● SUPPLIED INFORMATION
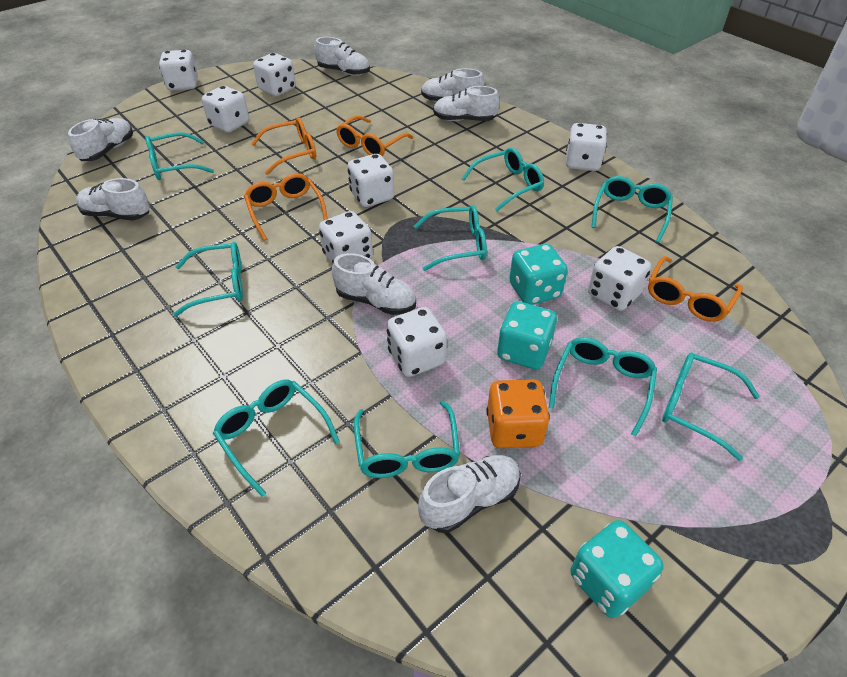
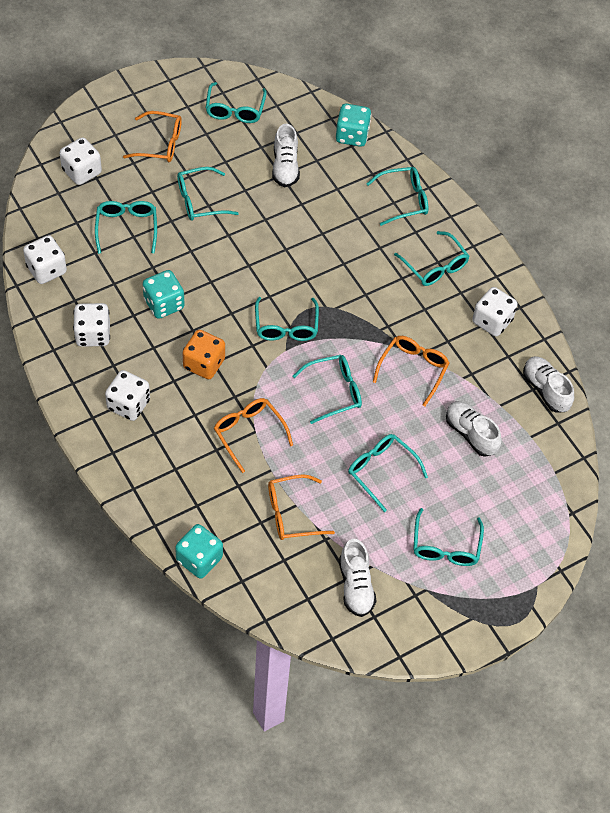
white dice: 8 -> 5
white shoe: 7 -> 4

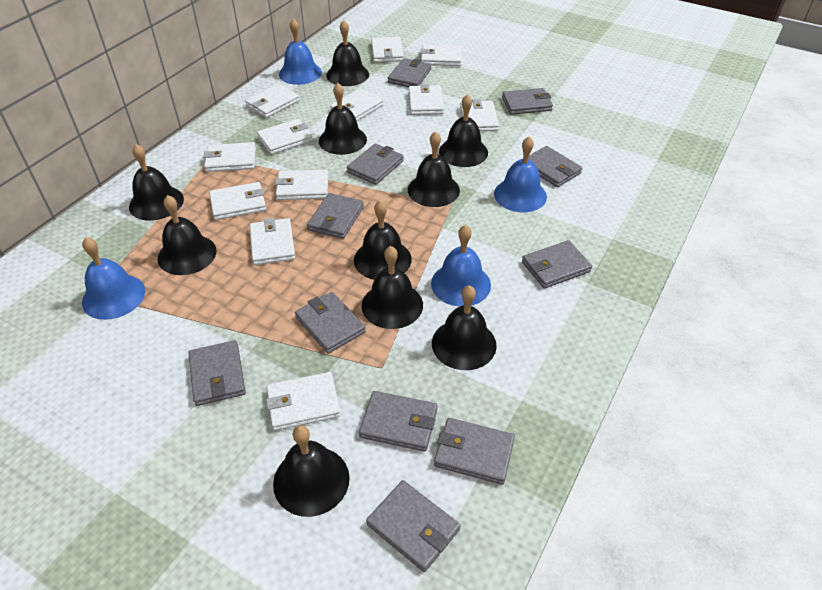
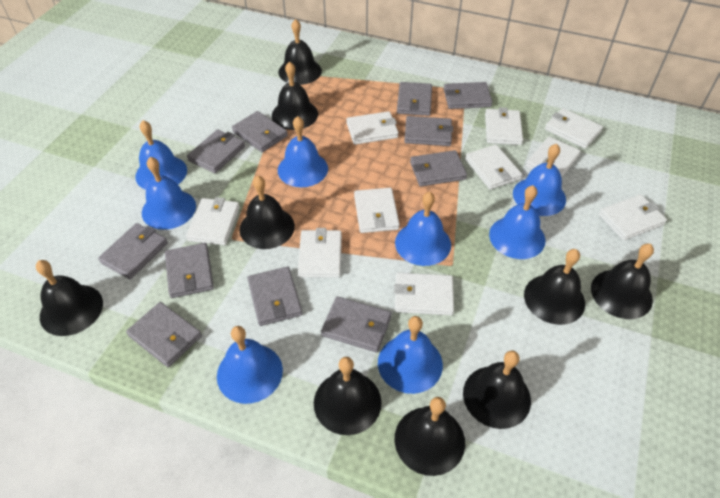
black bell: 10 -> 9
blue bell: 4 -> 8
white wallet: 12 -> 10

● EXERCISE DETAILS
When a line in the data above contains the string "white", copy that line.

● THE ANSWER
white dice: 8 -> 5
white shoe: 7 -> 4
white wallet: 12 -> 10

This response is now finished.